- _THE RECORDS_:
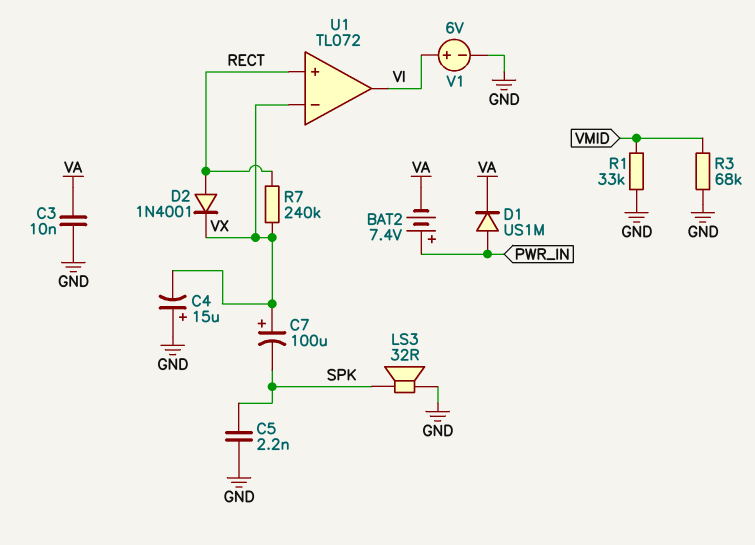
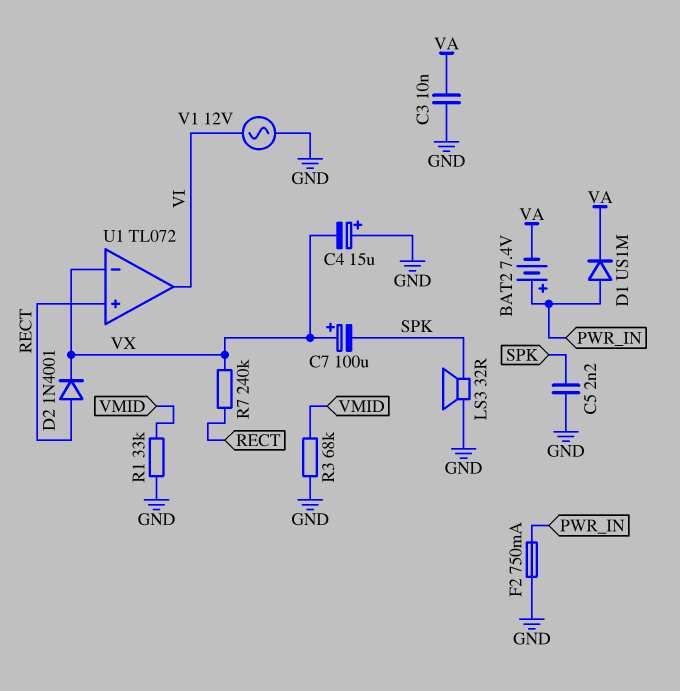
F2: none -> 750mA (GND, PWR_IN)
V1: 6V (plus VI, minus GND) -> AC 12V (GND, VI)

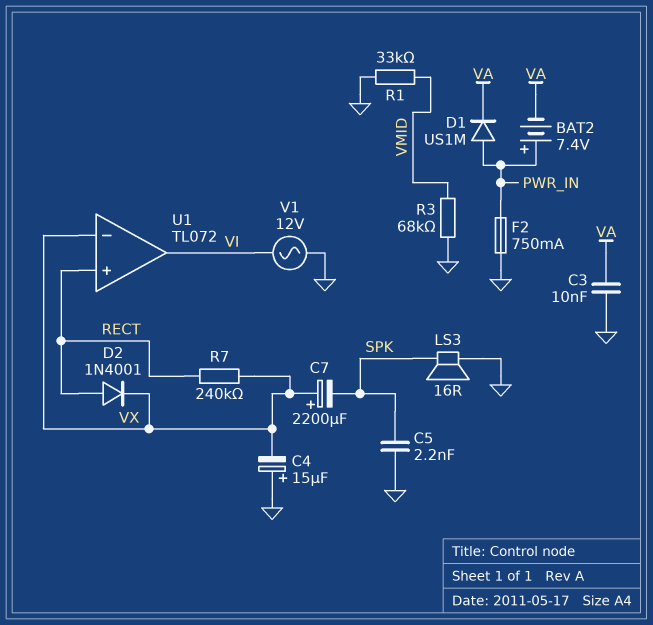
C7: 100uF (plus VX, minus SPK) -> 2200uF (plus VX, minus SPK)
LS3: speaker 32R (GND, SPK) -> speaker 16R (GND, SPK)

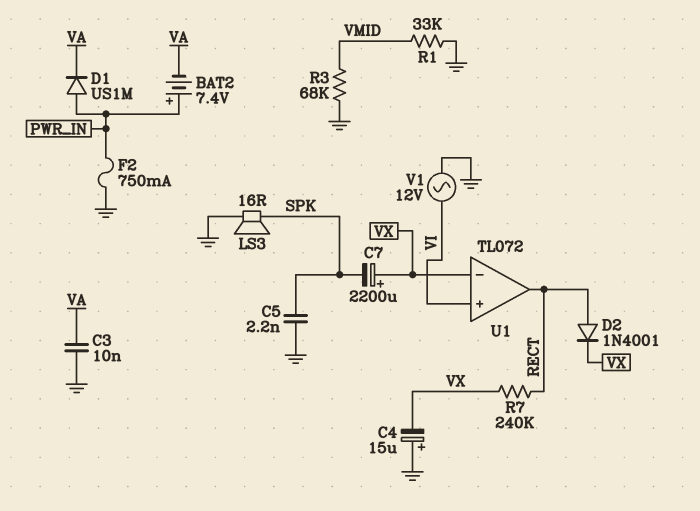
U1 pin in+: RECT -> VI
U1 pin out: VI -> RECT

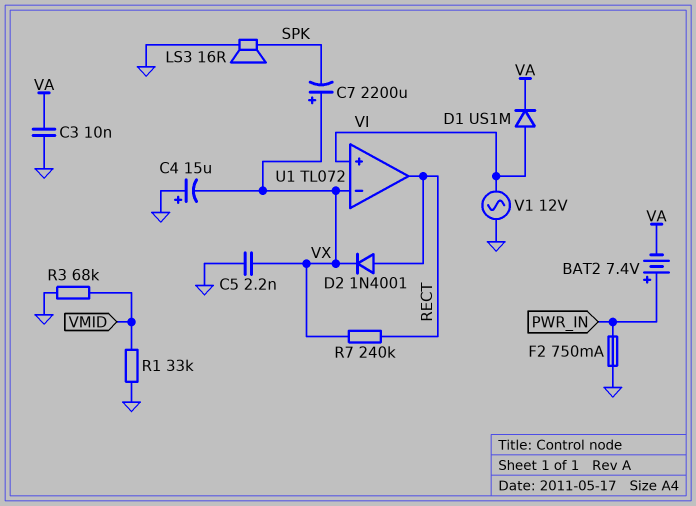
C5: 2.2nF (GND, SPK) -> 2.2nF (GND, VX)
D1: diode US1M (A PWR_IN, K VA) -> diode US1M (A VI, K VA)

- _TASK PROMPT_: Exactly as written, give again every line from the one containing "U1 pin in+: RECT -> VI" through the last line of the material, both included, with the pictures left out.

- _TASK OUTPUT_:
U1 pin in+: RECT -> VI
U1 pin out: VI -> RECT

C5: 2.2nF (GND, SPK) -> 2.2nF (GND, VX)
D1: diode US1M (A PWR_IN, K VA) -> diode US1M (A VI, K VA)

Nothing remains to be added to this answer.